# Action item
Look through the records below for the line with "R1: 10 (GND, ZOB) -> 8.2 (GND, ZOB)" and the line with "C2: none -> 1.5uF (NET5, NET6)", then return those lines and all lines between, exactly.

·····

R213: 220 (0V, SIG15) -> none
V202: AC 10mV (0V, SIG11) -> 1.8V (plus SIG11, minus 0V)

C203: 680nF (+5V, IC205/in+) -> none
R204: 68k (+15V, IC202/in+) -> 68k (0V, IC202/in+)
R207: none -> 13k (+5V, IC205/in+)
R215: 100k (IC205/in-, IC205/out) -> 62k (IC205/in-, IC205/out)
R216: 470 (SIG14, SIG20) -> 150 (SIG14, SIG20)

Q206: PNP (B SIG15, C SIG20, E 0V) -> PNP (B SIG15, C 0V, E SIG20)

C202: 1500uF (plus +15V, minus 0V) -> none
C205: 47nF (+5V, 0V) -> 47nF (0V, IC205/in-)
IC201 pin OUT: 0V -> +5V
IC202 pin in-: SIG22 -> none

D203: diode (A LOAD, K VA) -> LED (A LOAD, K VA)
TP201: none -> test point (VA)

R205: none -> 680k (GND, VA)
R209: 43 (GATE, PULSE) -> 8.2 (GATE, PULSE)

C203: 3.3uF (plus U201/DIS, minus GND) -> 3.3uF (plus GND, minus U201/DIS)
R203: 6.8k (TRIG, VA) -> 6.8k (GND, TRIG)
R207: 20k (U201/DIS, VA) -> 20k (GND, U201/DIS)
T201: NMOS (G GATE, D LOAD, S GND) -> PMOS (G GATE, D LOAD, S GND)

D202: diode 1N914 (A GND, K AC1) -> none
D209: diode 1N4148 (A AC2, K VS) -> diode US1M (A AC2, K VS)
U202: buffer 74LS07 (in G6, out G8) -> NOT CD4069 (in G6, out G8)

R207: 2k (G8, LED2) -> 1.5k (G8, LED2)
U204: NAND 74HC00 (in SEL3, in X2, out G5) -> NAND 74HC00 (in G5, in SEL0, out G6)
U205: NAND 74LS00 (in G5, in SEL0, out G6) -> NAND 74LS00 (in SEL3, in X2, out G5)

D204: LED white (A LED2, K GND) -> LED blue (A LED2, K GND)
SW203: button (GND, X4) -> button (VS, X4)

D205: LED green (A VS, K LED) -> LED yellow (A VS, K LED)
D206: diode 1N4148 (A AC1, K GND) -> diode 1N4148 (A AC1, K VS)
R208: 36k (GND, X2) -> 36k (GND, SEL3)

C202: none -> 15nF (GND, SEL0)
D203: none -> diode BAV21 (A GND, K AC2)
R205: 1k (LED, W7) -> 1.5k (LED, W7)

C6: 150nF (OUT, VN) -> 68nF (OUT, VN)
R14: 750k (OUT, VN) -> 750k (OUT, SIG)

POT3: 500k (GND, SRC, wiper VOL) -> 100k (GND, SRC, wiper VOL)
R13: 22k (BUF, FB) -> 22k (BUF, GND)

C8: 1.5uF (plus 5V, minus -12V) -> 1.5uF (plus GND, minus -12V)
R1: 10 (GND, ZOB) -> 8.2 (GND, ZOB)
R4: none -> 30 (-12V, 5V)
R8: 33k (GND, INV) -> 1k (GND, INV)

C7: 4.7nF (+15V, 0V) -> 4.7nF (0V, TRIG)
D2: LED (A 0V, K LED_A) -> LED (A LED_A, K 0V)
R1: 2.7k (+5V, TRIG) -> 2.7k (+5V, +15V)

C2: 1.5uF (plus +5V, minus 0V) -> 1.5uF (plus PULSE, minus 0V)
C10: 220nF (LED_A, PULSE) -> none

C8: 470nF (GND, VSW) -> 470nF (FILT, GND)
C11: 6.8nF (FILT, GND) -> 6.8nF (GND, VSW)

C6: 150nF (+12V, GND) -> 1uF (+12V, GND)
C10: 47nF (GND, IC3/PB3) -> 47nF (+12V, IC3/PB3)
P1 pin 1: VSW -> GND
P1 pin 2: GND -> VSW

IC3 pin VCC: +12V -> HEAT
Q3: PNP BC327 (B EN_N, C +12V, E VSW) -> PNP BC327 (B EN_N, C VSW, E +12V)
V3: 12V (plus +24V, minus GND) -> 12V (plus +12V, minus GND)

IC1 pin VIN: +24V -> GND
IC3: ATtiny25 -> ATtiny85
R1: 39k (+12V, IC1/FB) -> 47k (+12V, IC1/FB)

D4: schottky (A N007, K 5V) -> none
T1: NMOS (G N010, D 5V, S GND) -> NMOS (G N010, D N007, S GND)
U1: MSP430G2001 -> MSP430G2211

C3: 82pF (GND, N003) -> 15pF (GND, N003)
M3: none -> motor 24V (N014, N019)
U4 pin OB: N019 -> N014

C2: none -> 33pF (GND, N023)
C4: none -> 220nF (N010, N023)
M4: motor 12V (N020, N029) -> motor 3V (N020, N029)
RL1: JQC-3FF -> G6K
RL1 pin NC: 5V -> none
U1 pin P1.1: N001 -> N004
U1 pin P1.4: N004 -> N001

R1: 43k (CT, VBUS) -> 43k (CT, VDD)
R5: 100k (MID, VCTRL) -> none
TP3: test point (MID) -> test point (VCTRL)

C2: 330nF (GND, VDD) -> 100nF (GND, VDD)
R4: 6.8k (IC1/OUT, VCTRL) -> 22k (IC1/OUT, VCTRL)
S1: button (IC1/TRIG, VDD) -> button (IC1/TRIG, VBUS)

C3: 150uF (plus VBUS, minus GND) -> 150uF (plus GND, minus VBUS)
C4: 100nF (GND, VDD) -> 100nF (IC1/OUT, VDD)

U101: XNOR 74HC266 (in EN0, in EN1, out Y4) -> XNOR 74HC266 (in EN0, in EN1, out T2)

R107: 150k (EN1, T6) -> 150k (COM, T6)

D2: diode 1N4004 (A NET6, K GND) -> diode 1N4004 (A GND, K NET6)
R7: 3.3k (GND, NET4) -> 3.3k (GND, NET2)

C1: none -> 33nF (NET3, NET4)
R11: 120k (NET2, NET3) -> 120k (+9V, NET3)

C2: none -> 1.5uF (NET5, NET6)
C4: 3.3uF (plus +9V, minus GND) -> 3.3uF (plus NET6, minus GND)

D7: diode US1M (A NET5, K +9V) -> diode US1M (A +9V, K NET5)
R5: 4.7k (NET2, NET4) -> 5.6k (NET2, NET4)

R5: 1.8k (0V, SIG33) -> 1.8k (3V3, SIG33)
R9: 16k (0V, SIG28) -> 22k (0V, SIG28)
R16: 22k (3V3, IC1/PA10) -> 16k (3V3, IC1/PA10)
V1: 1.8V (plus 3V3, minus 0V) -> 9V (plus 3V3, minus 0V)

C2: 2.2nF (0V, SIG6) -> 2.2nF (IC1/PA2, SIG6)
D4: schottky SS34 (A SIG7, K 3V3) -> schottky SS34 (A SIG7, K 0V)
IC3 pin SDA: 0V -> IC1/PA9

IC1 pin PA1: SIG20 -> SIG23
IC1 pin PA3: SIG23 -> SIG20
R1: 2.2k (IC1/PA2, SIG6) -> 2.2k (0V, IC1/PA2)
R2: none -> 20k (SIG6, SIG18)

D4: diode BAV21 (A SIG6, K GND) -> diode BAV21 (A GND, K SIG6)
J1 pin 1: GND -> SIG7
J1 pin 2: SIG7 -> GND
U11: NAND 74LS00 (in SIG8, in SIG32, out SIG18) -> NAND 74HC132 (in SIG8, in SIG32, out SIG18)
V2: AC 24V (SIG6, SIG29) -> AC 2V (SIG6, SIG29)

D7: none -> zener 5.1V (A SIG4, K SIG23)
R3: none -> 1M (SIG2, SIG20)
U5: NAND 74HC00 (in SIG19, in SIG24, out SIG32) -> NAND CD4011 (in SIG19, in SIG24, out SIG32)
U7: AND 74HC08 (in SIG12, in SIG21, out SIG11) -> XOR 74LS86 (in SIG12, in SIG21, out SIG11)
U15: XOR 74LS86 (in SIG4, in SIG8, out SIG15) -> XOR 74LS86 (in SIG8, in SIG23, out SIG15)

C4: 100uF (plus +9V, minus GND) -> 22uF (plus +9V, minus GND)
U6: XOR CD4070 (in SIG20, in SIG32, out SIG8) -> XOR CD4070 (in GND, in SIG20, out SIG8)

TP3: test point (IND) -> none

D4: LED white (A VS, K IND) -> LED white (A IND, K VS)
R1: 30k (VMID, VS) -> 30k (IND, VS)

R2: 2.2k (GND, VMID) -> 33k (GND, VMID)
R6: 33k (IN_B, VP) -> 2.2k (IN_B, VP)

·····

# Output
R1: 10 (GND, ZOB) -> 8.2 (GND, ZOB)
R4: none -> 30 (-12V, 5V)
R8: 33k (GND, INV) -> 1k (GND, INV)

C7: 4.7nF (+15V, 0V) -> 4.7nF (0V, TRIG)
D2: LED (A 0V, K LED_A) -> LED (A LED_A, K 0V)
R1: 2.7k (+5V, TRIG) -> 2.7k (+5V, +15V)

C2: 1.5uF (plus +5V, minus 0V) -> 1.5uF (plus PULSE, minus 0V)
C10: 220nF (LED_A, PULSE) -> none

C8: 470nF (GND, VSW) -> 470nF (FILT, GND)
C11: 6.8nF (FILT, GND) -> 6.8nF (GND, VSW)

C6: 150nF (+12V, GND) -> 1uF (+12V, GND)
C10: 47nF (GND, IC3/PB3) -> 47nF (+12V, IC3/PB3)
P1 pin 1: VSW -> GND
P1 pin 2: GND -> VSW

IC3 pin VCC: +12V -> HEAT
Q3: PNP BC327 (B EN_N, C +12V, E VSW) -> PNP BC327 (B EN_N, C VSW, E +12V)
V3: 12V (plus +24V, minus GND) -> 12V (plus +12V, minus GND)

IC1 pin VIN: +24V -> GND
IC3: ATtiny25 -> ATtiny85
R1: 39k (+12V, IC1/FB) -> 47k (+12V, IC1/FB)

D4: schottky (A N007, K 5V) -> none
T1: NMOS (G N010, D 5V, S GND) -> NMOS (G N010, D N007, S GND)
U1: MSP430G2001 -> MSP430G2211

C3: 82pF (GND, N003) -> 15pF (GND, N003)
M3: none -> motor 24V (N014, N019)
U4 pin OB: N019 -> N014

C2: none -> 33pF (GND, N023)
C4: none -> 220nF (N010, N023)
M4: motor 12V (N020, N029) -> motor 3V (N020, N029)
RL1: JQC-3FF -> G6K
RL1 pin NC: 5V -> none
U1 pin P1.1: N001 -> N004
U1 pin P1.4: N004 -> N001

R1: 43k (CT, VBUS) -> 43k (CT, VDD)
R5: 100k (MID, VCTRL) -> none
TP3: test point (MID) -> test point (VCTRL)

C2: 330nF (GND, VDD) -> 100nF (GND, VDD)
R4: 6.8k (IC1/OUT, VCTRL) -> 22k (IC1/OUT, VCTRL)
S1: button (IC1/TRIG, VDD) -> button (IC1/TRIG, VBUS)

C3: 150uF (plus VBUS, minus GND) -> 150uF (plus GND, minus VBUS)
C4: 100nF (GND, VDD) -> 100nF (IC1/OUT, VDD)

U101: XNOR 74HC266 (in EN0, in EN1, out Y4) -> XNOR 74HC266 (in EN0, in EN1, out T2)

R107: 150k (EN1, T6) -> 150k (COM, T6)

D2: diode 1N4004 (A NET6, K GND) -> diode 1N4004 (A GND, K NET6)
R7: 3.3k (GND, NET4) -> 3.3k (GND, NET2)

C1: none -> 33nF (NET3, NET4)
R11: 120k (NET2, NET3) -> 120k (+9V, NET3)

C2: none -> 1.5uF (NET5, NET6)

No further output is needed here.